Content starts
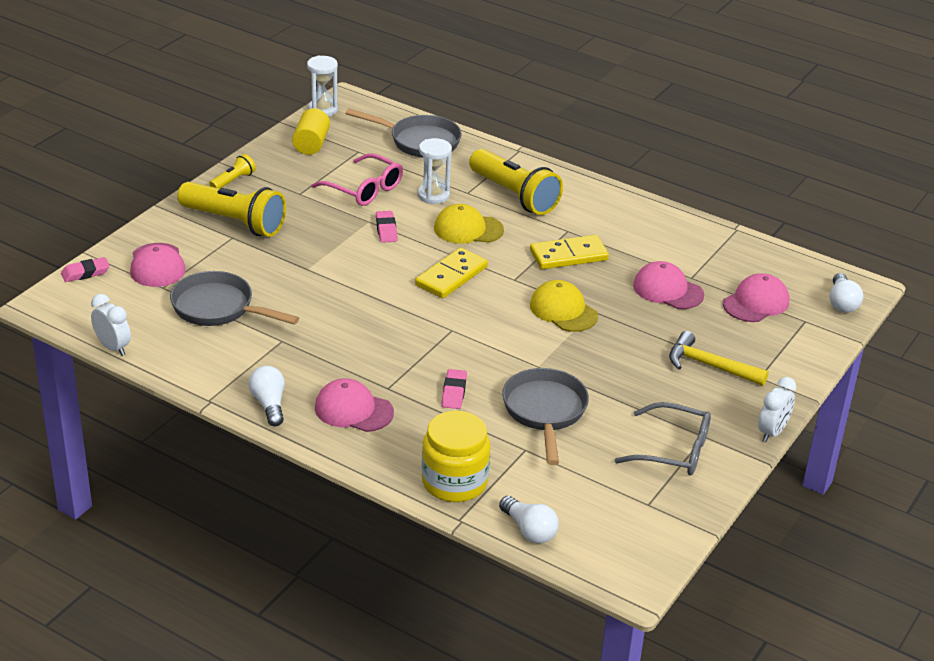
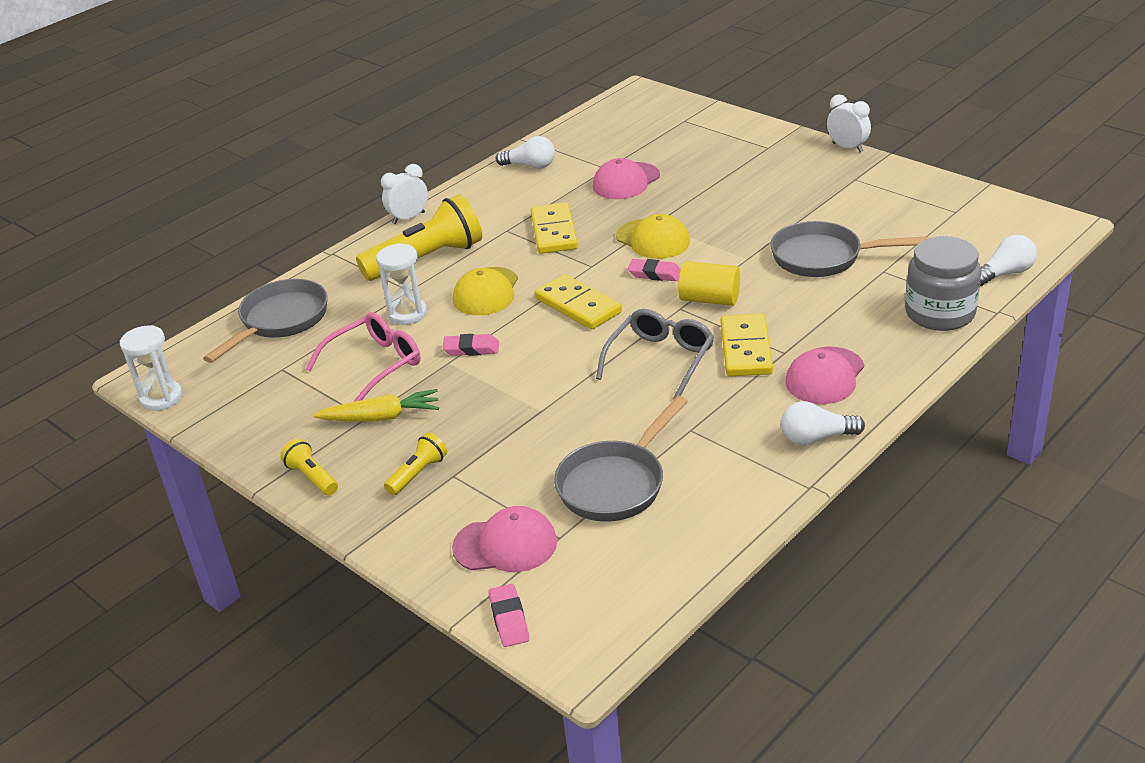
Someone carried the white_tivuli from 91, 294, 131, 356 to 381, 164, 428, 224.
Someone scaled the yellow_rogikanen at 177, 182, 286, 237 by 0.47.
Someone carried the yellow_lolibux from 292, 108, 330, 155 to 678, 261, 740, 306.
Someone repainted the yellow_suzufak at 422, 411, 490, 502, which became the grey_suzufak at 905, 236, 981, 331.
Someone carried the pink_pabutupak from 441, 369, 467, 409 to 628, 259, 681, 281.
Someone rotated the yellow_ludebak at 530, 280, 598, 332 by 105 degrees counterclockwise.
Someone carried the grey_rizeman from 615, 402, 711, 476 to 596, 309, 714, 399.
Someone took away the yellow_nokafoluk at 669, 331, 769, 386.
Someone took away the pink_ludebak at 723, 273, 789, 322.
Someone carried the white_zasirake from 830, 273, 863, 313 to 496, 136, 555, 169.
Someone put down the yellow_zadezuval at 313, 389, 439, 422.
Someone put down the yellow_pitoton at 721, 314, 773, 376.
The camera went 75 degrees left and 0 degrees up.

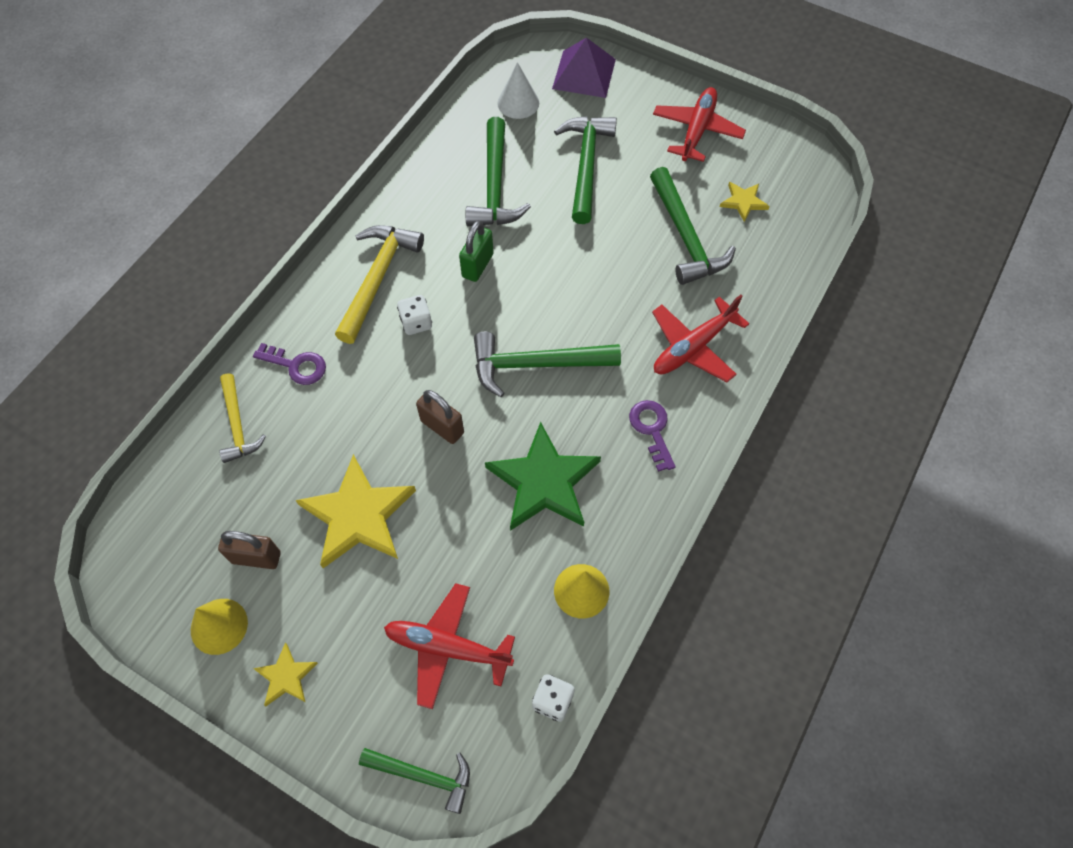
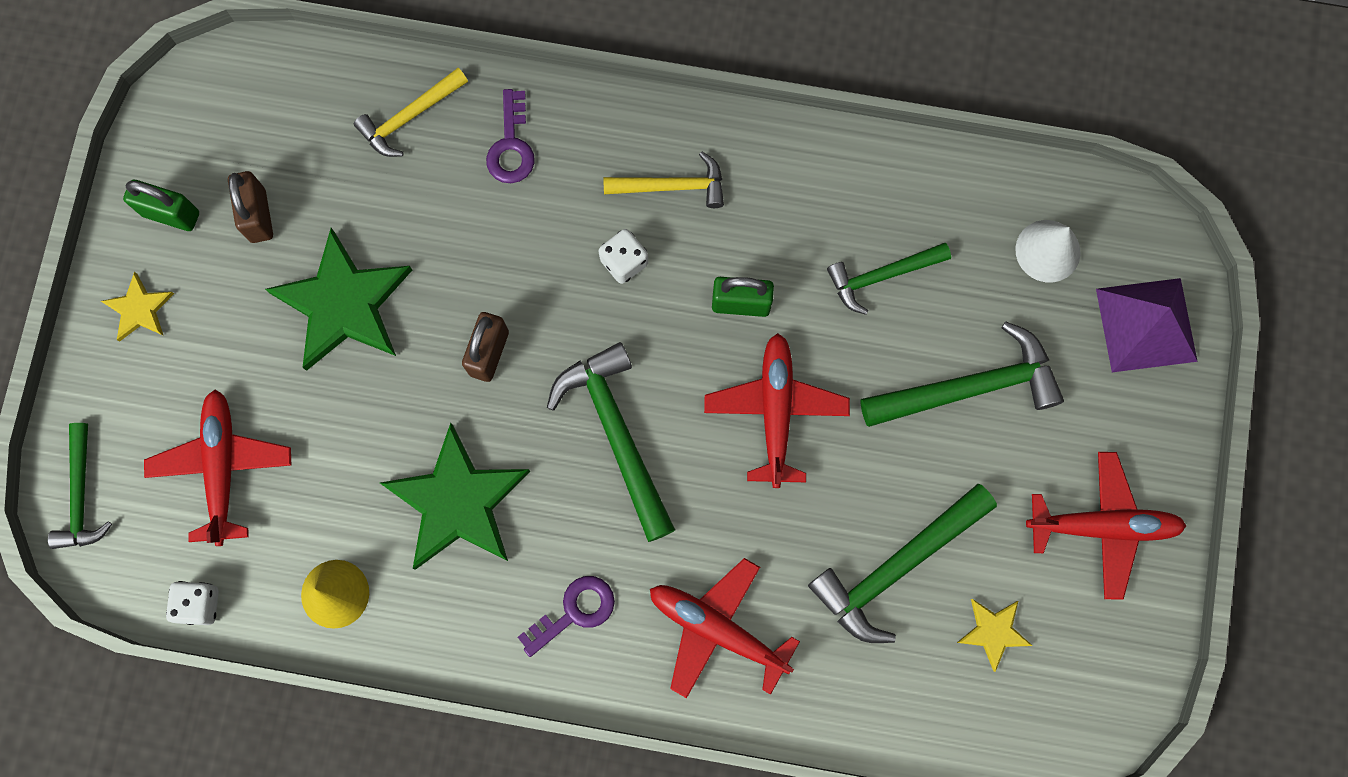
Someone swapped the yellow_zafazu at 191, 599, 248, 655 for the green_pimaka at 123, 180, 199, 231.
Someone repainted the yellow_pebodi at 296, 454, 416, 568, which became the green_pebodi at 265, 228, 412, 371.
Someone scaled the yellow_nokafoluk at 335, 225, 424, 344 by 0.63.
Someone scaled the green_nokafoluk at 466, 117, 531, 226 by 0.63.
Someone put down the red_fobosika at 704, 333, 850, 488.
The camera went 70 degrees right and 15 degrees up.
Content ends
(DIRECTIONS FOR THIS TASK): Out of the data above, transcribe exactly and only the lines starting with the line that has "Someone took away the yellow_nokafoluk" and going on through the line that has "Someone put down the yellow_pitoton", both included.

(TASK ANSWER):
Someone took away the yellow_nokafoluk at 669, 331, 769, 386.
Someone took away the pink_ludebak at 723, 273, 789, 322.
Someone carried the white_zasirake from 830, 273, 863, 313 to 496, 136, 555, 169.
Someone put down the yellow_zadezuval at 313, 389, 439, 422.
Someone put down the yellow_pitoton at 721, 314, 773, 376.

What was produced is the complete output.